[Opening Exercise data section]
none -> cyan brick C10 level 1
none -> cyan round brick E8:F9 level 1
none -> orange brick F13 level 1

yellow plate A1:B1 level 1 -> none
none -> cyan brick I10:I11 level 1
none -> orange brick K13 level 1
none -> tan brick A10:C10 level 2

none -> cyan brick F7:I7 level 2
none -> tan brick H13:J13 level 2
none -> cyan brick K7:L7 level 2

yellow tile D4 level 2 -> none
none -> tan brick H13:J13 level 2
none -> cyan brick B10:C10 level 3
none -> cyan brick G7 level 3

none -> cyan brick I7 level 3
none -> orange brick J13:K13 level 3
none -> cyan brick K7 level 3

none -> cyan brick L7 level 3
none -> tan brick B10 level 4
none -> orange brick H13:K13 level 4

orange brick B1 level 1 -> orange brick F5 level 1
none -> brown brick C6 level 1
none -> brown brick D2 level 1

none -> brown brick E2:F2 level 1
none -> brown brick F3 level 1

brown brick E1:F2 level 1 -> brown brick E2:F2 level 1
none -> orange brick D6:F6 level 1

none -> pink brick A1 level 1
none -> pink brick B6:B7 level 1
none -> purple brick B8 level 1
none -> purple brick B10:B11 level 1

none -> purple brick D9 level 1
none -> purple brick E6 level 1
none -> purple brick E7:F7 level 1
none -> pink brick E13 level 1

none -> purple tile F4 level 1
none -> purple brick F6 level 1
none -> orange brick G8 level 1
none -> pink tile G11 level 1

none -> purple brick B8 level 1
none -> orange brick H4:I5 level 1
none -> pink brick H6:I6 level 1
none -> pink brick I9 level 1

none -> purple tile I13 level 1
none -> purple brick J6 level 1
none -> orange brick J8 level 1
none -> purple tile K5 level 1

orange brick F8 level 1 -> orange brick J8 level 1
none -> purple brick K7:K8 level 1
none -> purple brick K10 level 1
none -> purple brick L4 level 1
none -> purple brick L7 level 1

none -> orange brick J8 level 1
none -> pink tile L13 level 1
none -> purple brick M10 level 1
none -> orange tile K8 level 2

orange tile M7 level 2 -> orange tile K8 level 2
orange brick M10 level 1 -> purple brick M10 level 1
[Closing Exercise data section]
Work required => Find the word "cyan" in the records. Copy every line it appears in.

Reply =>
none -> cyan brick C10 level 1
none -> cyan round brick E8:F9 level 1
none -> cyan brick I10:I11 level 1
none -> cyan brick F7:I7 level 2
none -> cyan brick K7:L7 level 2
none -> cyan brick B10:C10 level 3
none -> cyan brick G7 level 3
none -> cyan brick I7 level 3
none -> cyan brick K7 level 3
none -> cyan brick L7 level 3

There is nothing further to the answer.